═══ DATA FOR THE TASK ═══

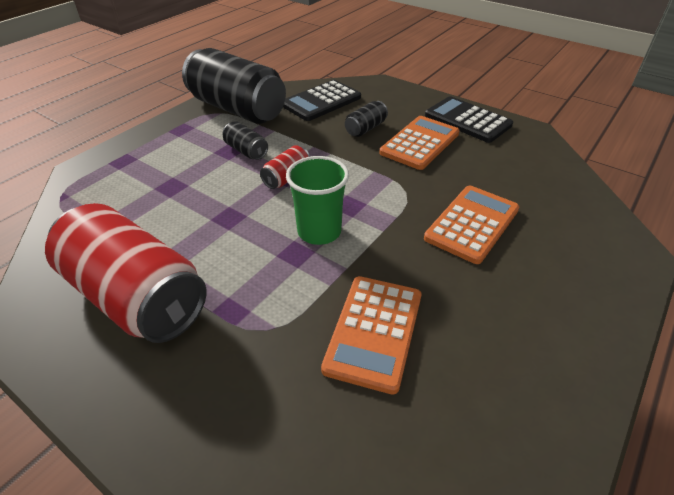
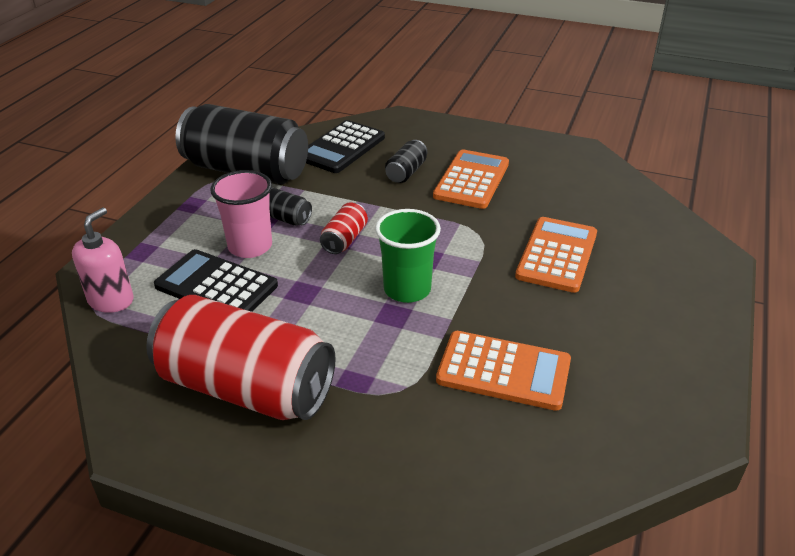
camera: 15 degrees left, 5 degrees down
orange calculator [321,276,422,395] -> orange calculator turned 75 degrees counterclockwise [436,331,571,411]
black calculator [425,96,513,143] -> black calculator moved to [154,249,278,312]
none -> pink soap dispenser [72,207,134,313]
none -> pink cup [210,170,272,258]

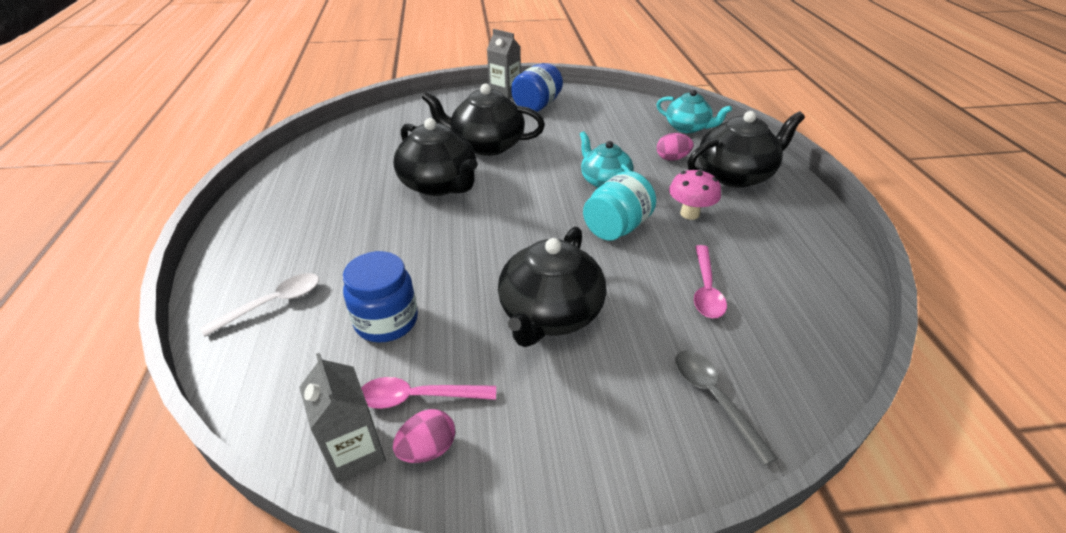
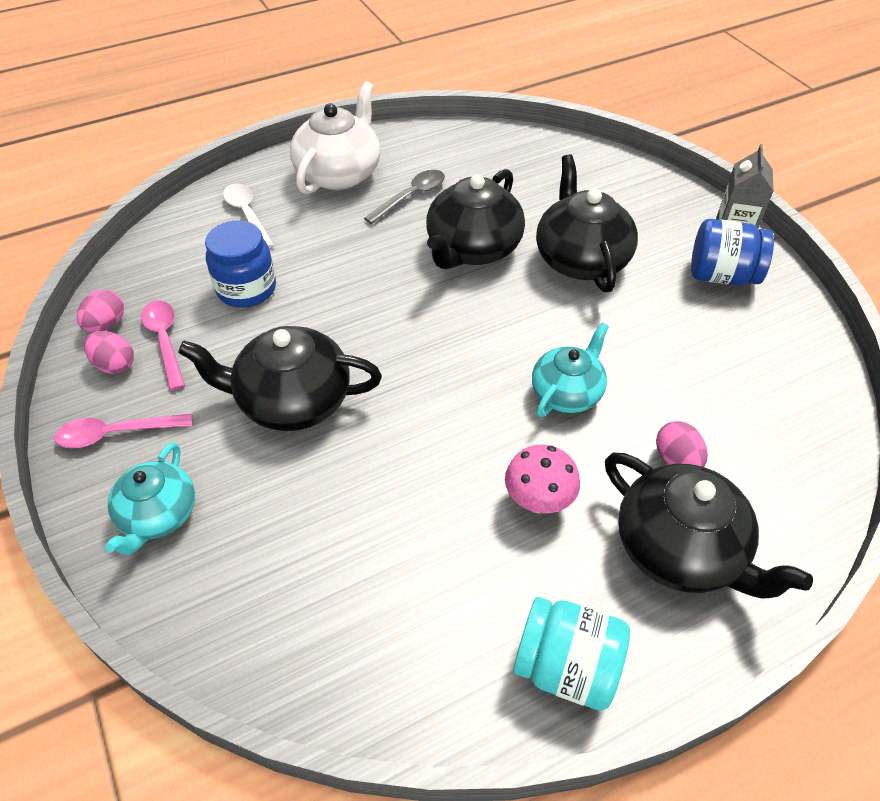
camera: 70 degrees right, 10 degrees up
white spoon [200,273,319,337] -> white spoon turned 150 degrees counterclockwise [223,184,274,248]
grey carton [299,353,386,483] -> pink egg [77,289,124,332]
turquoise jar [583,171,656,241] -> turquoise jar moved to [513,597,630,711]
turquoise teapot [657,90,732,133] -> turquoise teapot moved to [105,442,195,555]
grey spoon [675,350,778,466] -> grey spoon moved to [364,170,445,224]
pink spoon [694,245,727,318] -> pink spoon moved to [54,413,192,448]
none -> white teapot [290,81,381,194]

═══

PROMPT
Nothing but the lines from the one that contains "grey carton [299,353,386,483]" through the last line of the entries should appear in your reply, each repeated exactly.

EXERCISE ANSWER
grey carton [299,353,386,483] -> pink egg [77,289,124,332]
turquoise jar [583,171,656,241] -> turquoise jar moved to [513,597,630,711]
turquoise teapot [657,90,732,133] -> turquoise teapot moved to [105,442,195,555]
grey spoon [675,350,778,466] -> grey spoon moved to [364,170,445,224]
pink spoon [694,245,727,318] -> pink spoon moved to [54,413,192,448]
none -> white teapot [290,81,381,194]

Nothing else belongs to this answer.